(Stored entries)

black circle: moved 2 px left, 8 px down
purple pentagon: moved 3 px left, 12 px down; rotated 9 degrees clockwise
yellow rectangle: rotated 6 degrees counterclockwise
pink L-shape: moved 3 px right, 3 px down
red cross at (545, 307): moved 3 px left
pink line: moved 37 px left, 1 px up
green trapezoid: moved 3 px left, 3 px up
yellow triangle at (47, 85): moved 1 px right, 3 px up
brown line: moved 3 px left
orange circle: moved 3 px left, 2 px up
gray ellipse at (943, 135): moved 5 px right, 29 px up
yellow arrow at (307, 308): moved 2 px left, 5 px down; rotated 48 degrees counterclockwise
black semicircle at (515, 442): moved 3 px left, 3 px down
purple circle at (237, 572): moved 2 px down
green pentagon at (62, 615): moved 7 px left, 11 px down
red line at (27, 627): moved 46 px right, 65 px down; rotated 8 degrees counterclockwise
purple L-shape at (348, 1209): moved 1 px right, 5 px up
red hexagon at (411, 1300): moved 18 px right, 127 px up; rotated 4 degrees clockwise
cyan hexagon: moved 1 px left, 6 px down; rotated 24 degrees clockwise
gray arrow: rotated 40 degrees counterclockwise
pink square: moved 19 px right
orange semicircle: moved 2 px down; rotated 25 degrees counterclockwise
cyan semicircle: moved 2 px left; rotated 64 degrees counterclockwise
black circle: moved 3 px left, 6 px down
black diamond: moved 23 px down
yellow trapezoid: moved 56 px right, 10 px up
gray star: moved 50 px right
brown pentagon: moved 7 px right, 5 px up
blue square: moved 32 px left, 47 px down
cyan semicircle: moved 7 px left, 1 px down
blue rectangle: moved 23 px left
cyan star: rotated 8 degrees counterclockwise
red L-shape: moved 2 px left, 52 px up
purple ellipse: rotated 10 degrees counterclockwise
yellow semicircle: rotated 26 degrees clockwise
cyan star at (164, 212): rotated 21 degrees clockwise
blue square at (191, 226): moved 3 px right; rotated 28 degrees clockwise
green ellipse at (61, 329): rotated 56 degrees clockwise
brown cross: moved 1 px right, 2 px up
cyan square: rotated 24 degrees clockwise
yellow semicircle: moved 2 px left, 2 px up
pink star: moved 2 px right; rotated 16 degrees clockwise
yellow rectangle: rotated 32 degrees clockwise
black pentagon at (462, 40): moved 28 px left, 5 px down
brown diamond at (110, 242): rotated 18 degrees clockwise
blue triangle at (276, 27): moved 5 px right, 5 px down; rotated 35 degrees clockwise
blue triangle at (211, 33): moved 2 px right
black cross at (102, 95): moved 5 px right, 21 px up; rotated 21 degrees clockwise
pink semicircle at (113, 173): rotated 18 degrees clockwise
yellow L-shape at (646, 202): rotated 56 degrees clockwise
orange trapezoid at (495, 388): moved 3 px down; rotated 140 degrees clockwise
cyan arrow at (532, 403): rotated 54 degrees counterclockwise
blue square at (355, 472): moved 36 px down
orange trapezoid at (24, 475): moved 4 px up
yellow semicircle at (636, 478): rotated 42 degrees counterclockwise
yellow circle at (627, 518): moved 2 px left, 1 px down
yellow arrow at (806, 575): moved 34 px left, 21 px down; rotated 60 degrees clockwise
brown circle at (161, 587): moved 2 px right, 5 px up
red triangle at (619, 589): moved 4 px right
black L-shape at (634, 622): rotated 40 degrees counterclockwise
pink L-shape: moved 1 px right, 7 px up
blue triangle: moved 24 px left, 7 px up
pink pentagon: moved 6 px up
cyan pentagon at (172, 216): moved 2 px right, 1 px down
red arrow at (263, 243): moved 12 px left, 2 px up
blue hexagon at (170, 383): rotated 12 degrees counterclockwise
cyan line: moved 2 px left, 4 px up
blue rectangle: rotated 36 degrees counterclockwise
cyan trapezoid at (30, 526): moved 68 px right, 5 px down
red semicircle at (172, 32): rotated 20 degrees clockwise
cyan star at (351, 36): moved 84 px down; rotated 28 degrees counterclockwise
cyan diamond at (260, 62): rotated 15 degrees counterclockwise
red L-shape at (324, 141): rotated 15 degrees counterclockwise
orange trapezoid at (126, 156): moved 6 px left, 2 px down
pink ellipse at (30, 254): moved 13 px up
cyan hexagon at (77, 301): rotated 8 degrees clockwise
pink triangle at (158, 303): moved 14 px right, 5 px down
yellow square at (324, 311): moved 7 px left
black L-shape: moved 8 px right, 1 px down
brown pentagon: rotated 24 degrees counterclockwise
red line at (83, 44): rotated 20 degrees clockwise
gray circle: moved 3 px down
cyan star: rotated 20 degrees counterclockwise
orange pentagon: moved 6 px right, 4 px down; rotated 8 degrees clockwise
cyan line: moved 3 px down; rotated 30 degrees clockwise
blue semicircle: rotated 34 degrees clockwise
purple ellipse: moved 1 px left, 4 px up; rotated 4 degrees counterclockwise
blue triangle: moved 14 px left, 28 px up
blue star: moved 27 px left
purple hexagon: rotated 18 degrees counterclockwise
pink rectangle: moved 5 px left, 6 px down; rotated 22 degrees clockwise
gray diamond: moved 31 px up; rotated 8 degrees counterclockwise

## Task to complete
Down to the last line, restate the records exactly.

## Exercise result
black circle: moved 2 px left, 8 px down
purple pentagon: moved 3 px left, 12 px down; rotated 9 degrees clockwise
yellow rectangle: rotated 6 degrees counterclockwise
pink L-shape: moved 3 px right, 3 px down
red cross at (545, 307): moved 3 px left
pink line: moved 37 px left, 1 px up
green trapezoid: moved 3 px left, 3 px up
yellow triangle at (47, 85): moved 1 px right, 3 px up
brown line: moved 3 px left
orange circle: moved 3 px left, 2 px up
gray ellipse at (943, 135): moved 5 px right, 29 px up
yellow arrow at (307, 308): moved 2 px left, 5 px down; rotated 48 degrees counterclockwise
black semicircle at (515, 442): moved 3 px left, 3 px down
purple circle at (237, 572): moved 2 px down
green pentagon at (62, 615): moved 7 px left, 11 px down
red line at (27, 627): moved 46 px right, 65 px down; rotated 8 degrees counterclockwise
purple L-shape at (348, 1209): moved 1 px right, 5 px up
red hexagon at (411, 1300): moved 18 px right, 127 px up; rotated 4 degrees clockwise
cyan hexagon: moved 1 px left, 6 px down; rotated 24 degrees clockwise
gray arrow: rotated 40 degrees counterclockwise
pink square: moved 19 px right
orange semicircle: moved 2 px down; rotated 25 degrees counterclockwise
cyan semicircle: moved 2 px left; rotated 64 degrees counterclockwise
black circle: moved 3 px left, 6 px down
black diamond: moved 23 px down
yellow trapezoid: moved 56 px right, 10 px up
gray star: moved 50 px right
brown pentagon: moved 7 px right, 5 px up
blue square: moved 32 px left, 47 px down
cyan semicircle: moved 7 px left, 1 px down
blue rectangle: moved 23 px left
cyan star: rotated 8 degrees counterclockwise
red L-shape: moved 2 px left, 52 px up
purple ellipse: rotated 10 degrees counterclockwise
yellow semicircle: rotated 26 degrees clockwise
cyan star at (164, 212): rotated 21 degrees clockwise
blue square at (191, 226): moved 3 px right; rotated 28 degrees clockwise
green ellipse at (61, 329): rotated 56 degrees clockwise
brown cross: moved 1 px right, 2 px up
cyan square: rotated 24 degrees clockwise
yellow semicircle: moved 2 px left, 2 px up
pink star: moved 2 px right; rotated 16 degrees clockwise
yellow rectangle: rotated 32 degrees clockwise
black pentagon at (462, 40): moved 28 px left, 5 px down
brown diamond at (110, 242): rotated 18 degrees clockwise
blue triangle at (276, 27): moved 5 px right, 5 px down; rotated 35 degrees clockwise
blue triangle at (211, 33): moved 2 px right
black cross at (102, 95): moved 5 px right, 21 px up; rotated 21 degrees clockwise
pink semicircle at (113, 173): rotated 18 degrees clockwise
yellow L-shape at (646, 202): rotated 56 degrees clockwise
orange trapezoid at (495, 388): moved 3 px down; rotated 140 degrees clockwise
cyan arrow at (532, 403): rotated 54 degrees counterclockwise
blue square at (355, 472): moved 36 px down
orange trapezoid at (24, 475): moved 4 px up
yellow semicircle at (636, 478): rotated 42 degrees counterclockwise
yellow circle at (627, 518): moved 2 px left, 1 px down
yellow arrow at (806, 575): moved 34 px left, 21 px down; rotated 60 degrees clockwise
brown circle at (161, 587): moved 2 px right, 5 px up
red triangle at (619, 589): moved 4 px right
black L-shape at (634, 622): rotated 40 degrees counterclockwise
pink L-shape: moved 1 px right, 7 px up
blue triangle: moved 24 px left, 7 px up
pink pentagon: moved 6 px up
cyan pentagon at (172, 216): moved 2 px right, 1 px down
red arrow at (263, 243): moved 12 px left, 2 px up
blue hexagon at (170, 383): rotated 12 degrees counterclockwise
cyan line: moved 2 px left, 4 px up
blue rectangle: rotated 36 degrees counterclockwise
cyan trapezoid at (30, 526): moved 68 px right, 5 px down
red semicircle at (172, 32): rotated 20 degrees clockwise
cyan star at (351, 36): moved 84 px down; rotated 28 degrees counterclockwise
cyan diamond at (260, 62): rotated 15 degrees counterclockwise
red L-shape at (324, 141): rotated 15 degrees counterclockwise
orange trapezoid at (126, 156): moved 6 px left, 2 px down
pink ellipse at (30, 254): moved 13 px up
cyan hexagon at (77, 301): rotated 8 degrees clockwise
pink triangle at (158, 303): moved 14 px right, 5 px down
yellow square at (324, 311): moved 7 px left
black L-shape: moved 8 px right, 1 px down
brown pentagon: rotated 24 degrees counterclockwise
red line at (83, 44): rotated 20 degrees clockwise
gray circle: moved 3 px down
cyan star: rotated 20 degrees counterclockwise
orange pentagon: moved 6 px right, 4 px down; rotated 8 degrees clockwise
cyan line: moved 3 px down; rotated 30 degrees clockwise
blue semicircle: rotated 34 degrees clockwise
purple ellipse: moved 1 px left, 4 px up; rotated 4 degrees counterclockwise
blue triangle: moved 14 px left, 28 px up
blue star: moved 27 px left
purple hexagon: rotated 18 degrees counterclockwise
pink rectangle: moved 5 px left, 6 px down; rotated 22 degrees clockwise
gray diamond: moved 31 px up; rotated 8 degrees counterclockwise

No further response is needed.